Exercise: Exactly as written, transcribe the data that follows.

Content revision data:
——————————

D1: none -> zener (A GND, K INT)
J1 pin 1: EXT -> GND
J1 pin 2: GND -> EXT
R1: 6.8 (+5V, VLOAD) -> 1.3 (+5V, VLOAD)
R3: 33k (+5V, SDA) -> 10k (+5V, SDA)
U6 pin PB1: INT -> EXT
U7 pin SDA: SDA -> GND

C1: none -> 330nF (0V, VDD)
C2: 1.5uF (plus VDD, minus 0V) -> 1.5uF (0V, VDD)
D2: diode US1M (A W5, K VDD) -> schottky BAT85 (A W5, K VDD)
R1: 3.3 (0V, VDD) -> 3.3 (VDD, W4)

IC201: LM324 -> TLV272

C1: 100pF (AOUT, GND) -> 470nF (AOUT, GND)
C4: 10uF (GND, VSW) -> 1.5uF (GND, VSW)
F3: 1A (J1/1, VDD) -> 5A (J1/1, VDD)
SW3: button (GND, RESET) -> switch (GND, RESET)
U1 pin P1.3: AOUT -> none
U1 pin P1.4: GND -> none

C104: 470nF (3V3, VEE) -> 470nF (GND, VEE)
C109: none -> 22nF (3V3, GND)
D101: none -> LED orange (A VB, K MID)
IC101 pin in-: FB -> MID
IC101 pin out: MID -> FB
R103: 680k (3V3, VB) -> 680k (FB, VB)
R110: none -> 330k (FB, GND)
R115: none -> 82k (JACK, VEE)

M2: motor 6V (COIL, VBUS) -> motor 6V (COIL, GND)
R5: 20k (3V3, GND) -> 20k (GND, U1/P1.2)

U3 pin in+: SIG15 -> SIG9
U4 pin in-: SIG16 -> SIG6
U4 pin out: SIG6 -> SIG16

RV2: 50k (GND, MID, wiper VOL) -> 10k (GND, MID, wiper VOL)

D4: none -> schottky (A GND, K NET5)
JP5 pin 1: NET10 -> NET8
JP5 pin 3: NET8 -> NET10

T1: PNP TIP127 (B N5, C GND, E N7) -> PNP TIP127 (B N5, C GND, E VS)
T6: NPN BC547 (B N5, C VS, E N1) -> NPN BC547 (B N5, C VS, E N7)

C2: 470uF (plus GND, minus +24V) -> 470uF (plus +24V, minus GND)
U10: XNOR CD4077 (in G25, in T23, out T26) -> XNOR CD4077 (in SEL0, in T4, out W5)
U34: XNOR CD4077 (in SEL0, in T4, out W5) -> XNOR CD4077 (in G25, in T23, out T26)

——————————

Your response:
D1: none -> zener (A GND, K INT)
J1 pin 1: EXT -> GND
J1 pin 2: GND -> EXT
R1: 6.8 (+5V, VLOAD) -> 1.3 (+5V, VLOAD)
R3: 33k (+5V, SDA) -> 10k (+5V, SDA)
U6 pin PB1: INT -> EXT
U7 pin SDA: SDA -> GND

C1: none -> 330nF (0V, VDD)
C2: 1.5uF (plus VDD, minus 0V) -> 1.5uF (0V, VDD)
D2: diode US1M (A W5, K VDD) -> schottky BAT85 (A W5, K VDD)
R1: 3.3 (0V, VDD) -> 3.3 (VDD, W4)

IC201: LM324 -> TLV272

C1: 100pF (AOUT, GND) -> 470nF (AOUT, GND)
C4: 10uF (GND, VSW) -> 1.5uF (GND, VSW)
F3: 1A (J1/1, VDD) -> 5A (J1/1, VDD)
SW3: button (GND, RESET) -> switch (GND, RESET)
U1 pin P1.3: AOUT -> none
U1 pin P1.4: GND -> none

C104: 470nF (3V3, VEE) -> 470nF (GND, VEE)
C109: none -> 22nF (3V3, GND)
D101: none -> LED orange (A VB, K MID)
IC101 pin in-: FB -> MID
IC101 pin out: MID -> FB
R103: 680k (3V3, VB) -> 680k (FB, VB)
R110: none -> 330k (FB, GND)
R115: none -> 82k (JACK, VEE)

M2: motor 6V (COIL, VBUS) -> motor 6V (COIL, GND)
R5: 20k (3V3, GND) -> 20k (GND, U1/P1.2)

U3 pin in+: SIG15 -> SIG9
U4 pin in-: SIG16 -> SIG6
U4 pin out: SIG6 -> SIG16

RV2: 50k (GND, MID, wiper VOL) -> 10k (GND, MID, wiper VOL)

D4: none -> schottky (A GND, K NET5)
JP5 pin 1: NET10 -> NET8
JP5 pin 3: NET8 -> NET10

T1: PNP TIP127 (B N5, C GND, E N7) -> PNP TIP127 (B N5, C GND, E VS)
T6: NPN BC547 (B N5, C VS, E N1) -> NPN BC547 (B N5, C VS, E N7)

C2: 470uF (plus GND, minus +24V) -> 470uF (plus +24V, minus GND)
U10: XNOR CD4077 (in G25, in T23, out T26) -> XNOR CD4077 (in SEL0, in T4, out W5)
U34: XNOR CD4077 (in SEL0, in T4, out W5) -> XNOR CD4077 (in G25, in T23, out T26)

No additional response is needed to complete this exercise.